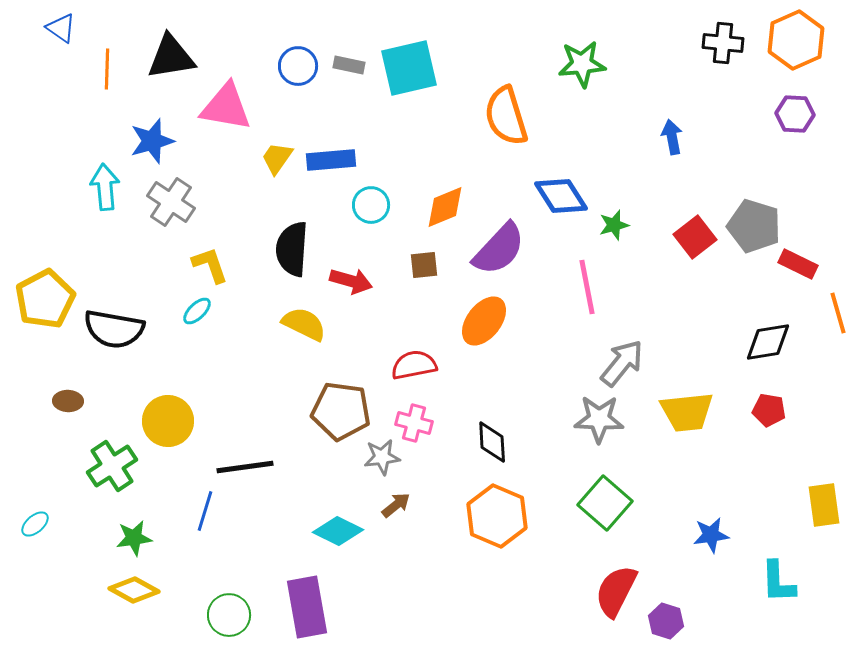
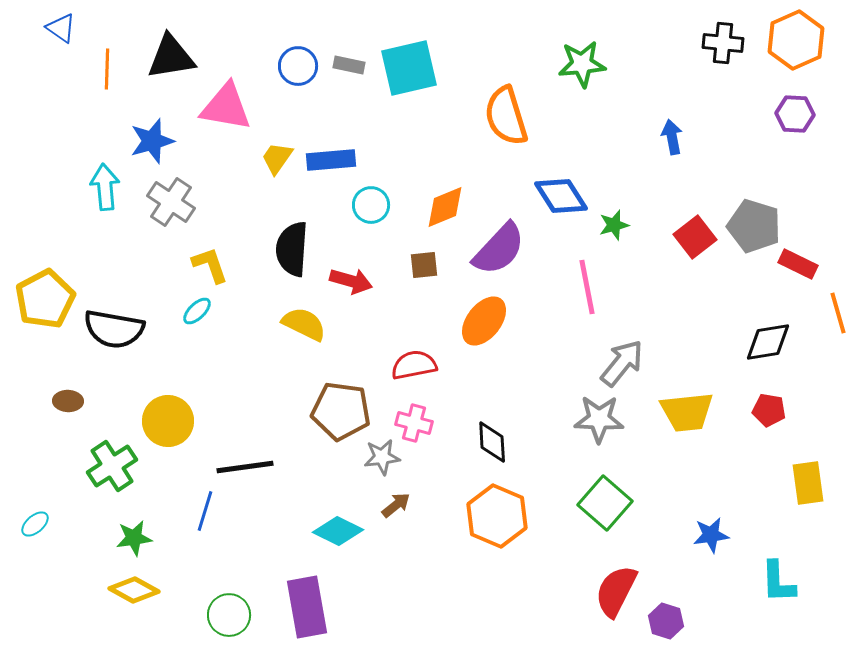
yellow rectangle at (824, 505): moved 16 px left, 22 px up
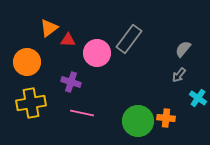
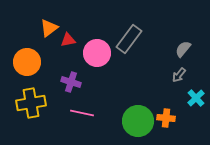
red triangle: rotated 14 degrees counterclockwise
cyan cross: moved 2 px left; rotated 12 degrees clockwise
____
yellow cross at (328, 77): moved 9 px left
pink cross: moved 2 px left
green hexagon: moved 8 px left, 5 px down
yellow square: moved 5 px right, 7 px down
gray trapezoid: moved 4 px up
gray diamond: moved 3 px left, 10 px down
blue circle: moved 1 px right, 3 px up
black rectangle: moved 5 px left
____
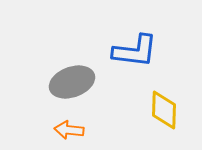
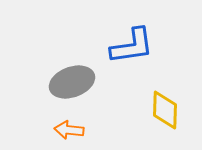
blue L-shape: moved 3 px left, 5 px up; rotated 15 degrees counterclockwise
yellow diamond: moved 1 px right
____
** Work to complete **
Could you reproduce exactly the lines of the entries above, from the one with "blue circle: moved 1 px right, 3 px up" through the one with "black rectangle: moved 5 px left", and nothing else?

** Exercise output **
blue circle: moved 1 px right, 3 px up
black rectangle: moved 5 px left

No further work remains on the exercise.